TASK OBJECTIVE: Scan the records below. List lines holding "moved".

MATERIAL TO PROCESS:
------------------------------------------------------------------------

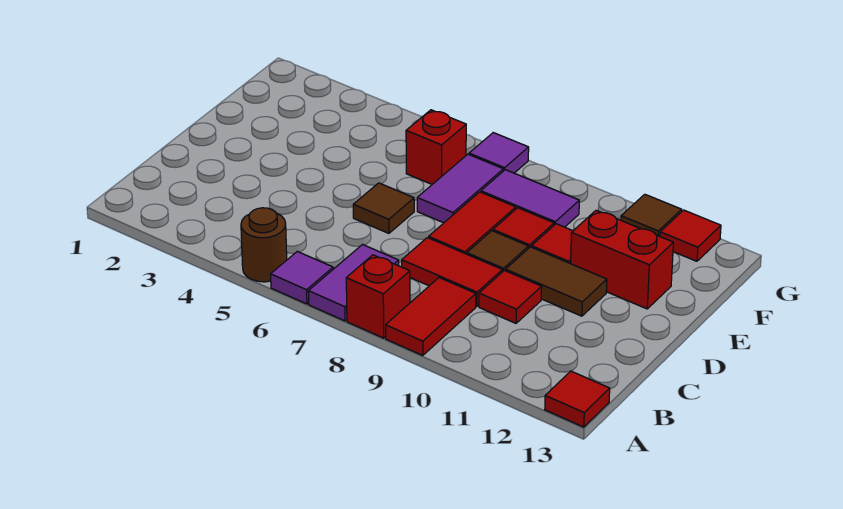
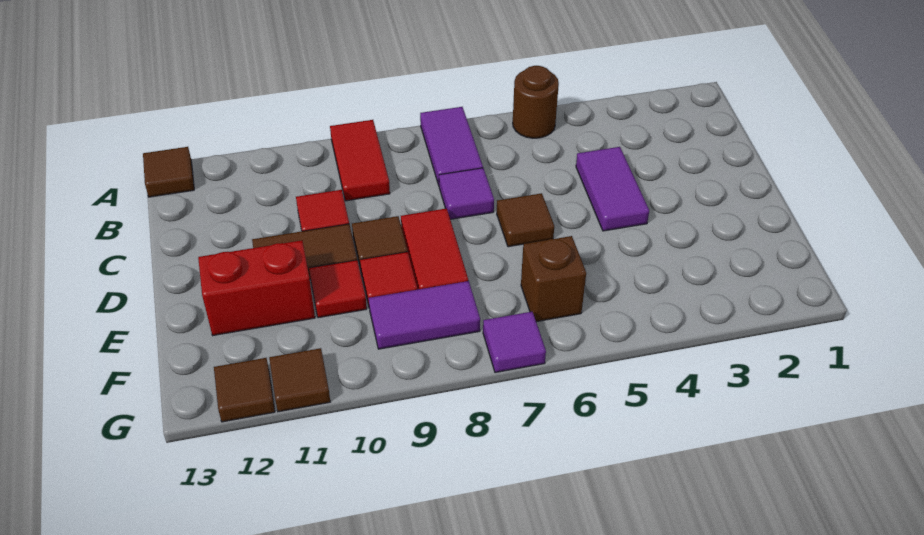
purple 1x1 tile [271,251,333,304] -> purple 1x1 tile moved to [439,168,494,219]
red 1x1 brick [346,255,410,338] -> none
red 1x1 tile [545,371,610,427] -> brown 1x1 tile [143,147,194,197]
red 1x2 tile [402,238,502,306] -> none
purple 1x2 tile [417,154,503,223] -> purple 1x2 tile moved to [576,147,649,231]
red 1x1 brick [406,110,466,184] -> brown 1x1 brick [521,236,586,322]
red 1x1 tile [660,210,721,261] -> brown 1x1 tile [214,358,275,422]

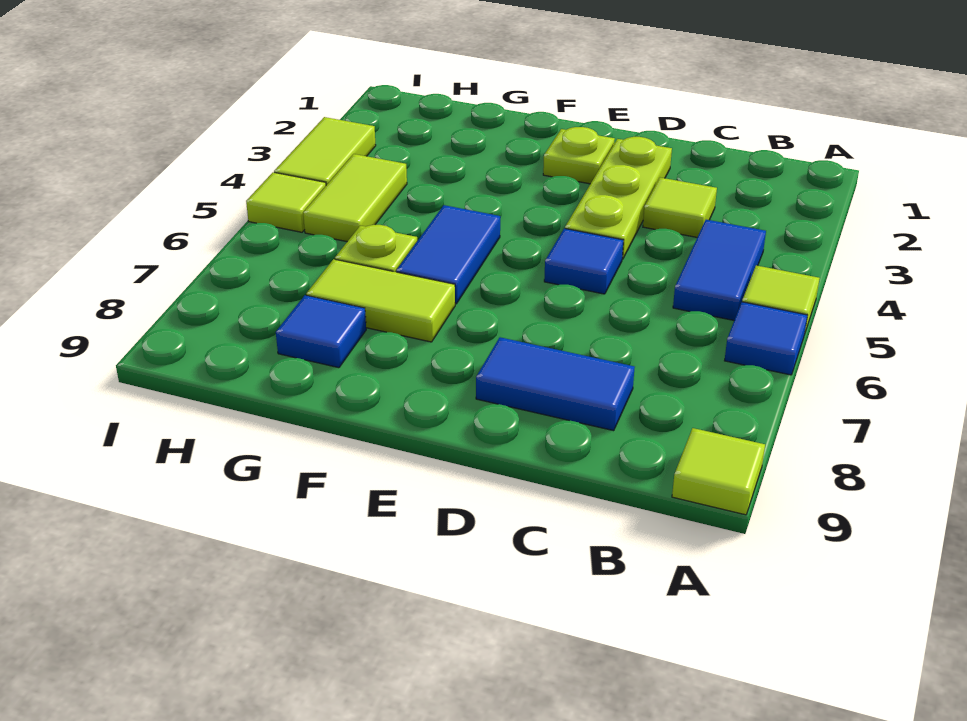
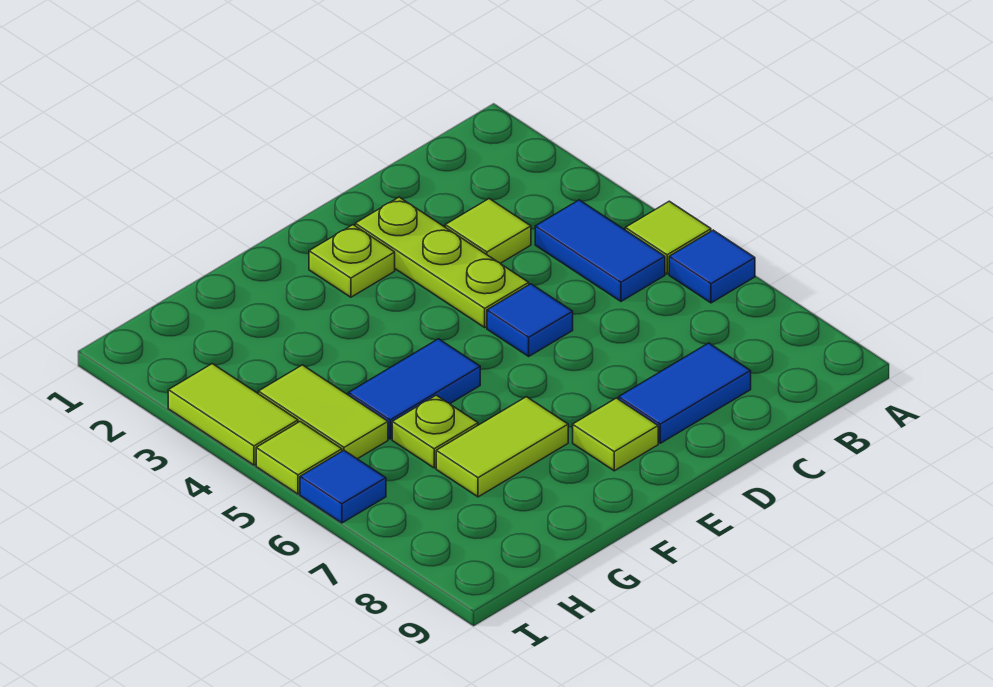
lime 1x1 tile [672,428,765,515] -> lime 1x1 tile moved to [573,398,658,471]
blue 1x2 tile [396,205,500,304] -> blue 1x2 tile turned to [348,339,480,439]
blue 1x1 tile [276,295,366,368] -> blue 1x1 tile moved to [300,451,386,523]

------------------------------------------------------------------------

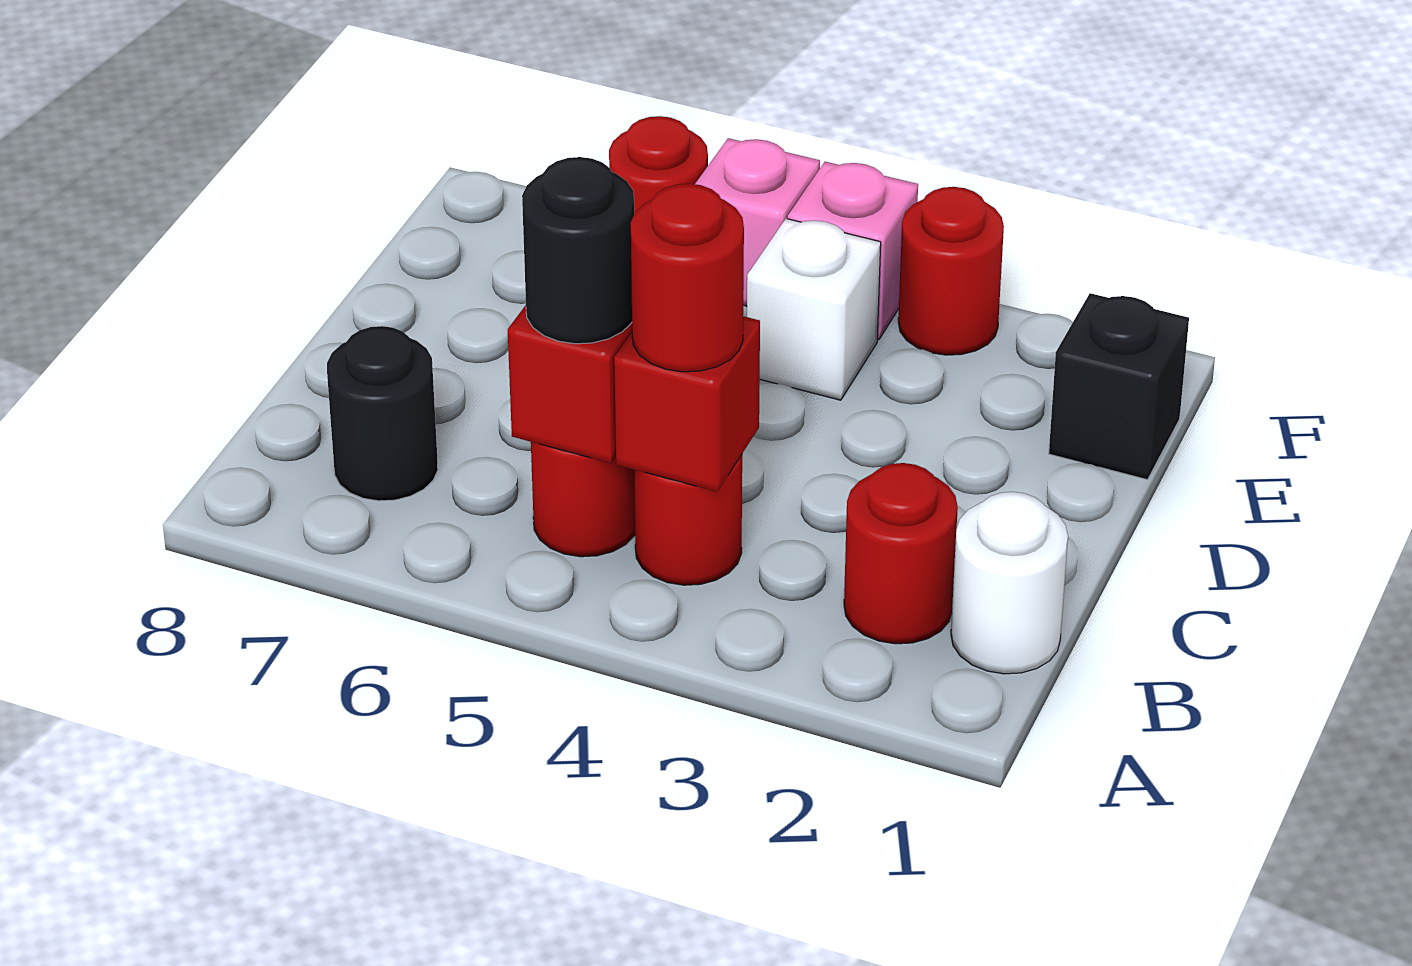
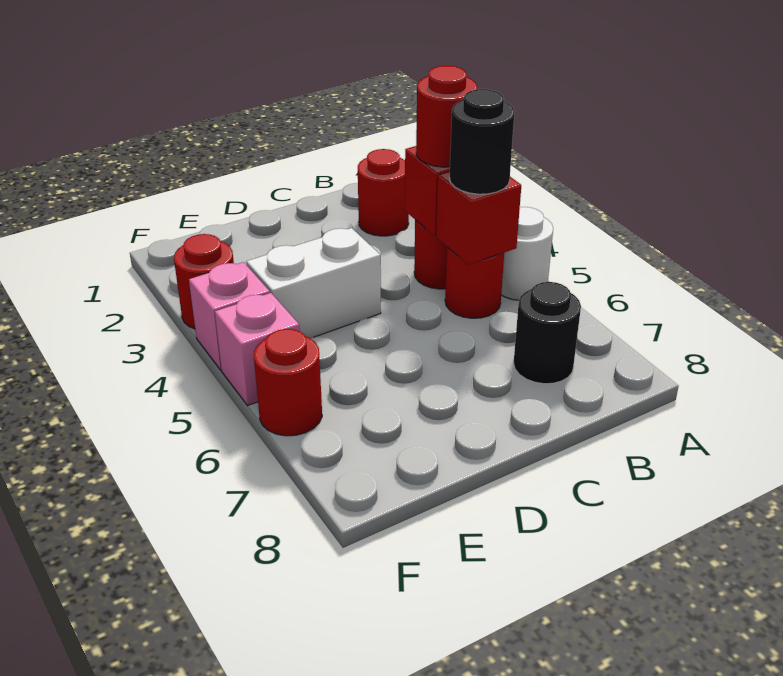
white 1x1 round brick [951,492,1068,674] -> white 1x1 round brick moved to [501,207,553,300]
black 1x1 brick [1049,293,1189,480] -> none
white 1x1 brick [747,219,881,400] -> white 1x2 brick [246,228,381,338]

------------------------------------------------------------------------

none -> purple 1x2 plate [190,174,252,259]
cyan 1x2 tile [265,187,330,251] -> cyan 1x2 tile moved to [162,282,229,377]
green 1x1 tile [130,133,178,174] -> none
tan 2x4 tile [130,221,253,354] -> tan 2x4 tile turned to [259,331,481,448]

------------------------------------------------------------------------

WRITTEN ANSWER:
purple 1x1 tile [271,251,333,304] -> purple 1x1 tile moved to [439,168,494,219]
purple 1x2 tile [417,154,503,223] -> purple 1x2 tile moved to [576,147,649,231]
lime 1x1 tile [672,428,765,515] -> lime 1x1 tile moved to [573,398,658,471]
blue 1x1 tile [276,295,366,368] -> blue 1x1 tile moved to [300,451,386,523]
white 1x1 round brick [951,492,1068,674] -> white 1x1 round brick moved to [501,207,553,300]
cyan 1x2 tile [265,187,330,251] -> cyan 1x2 tile moved to [162,282,229,377]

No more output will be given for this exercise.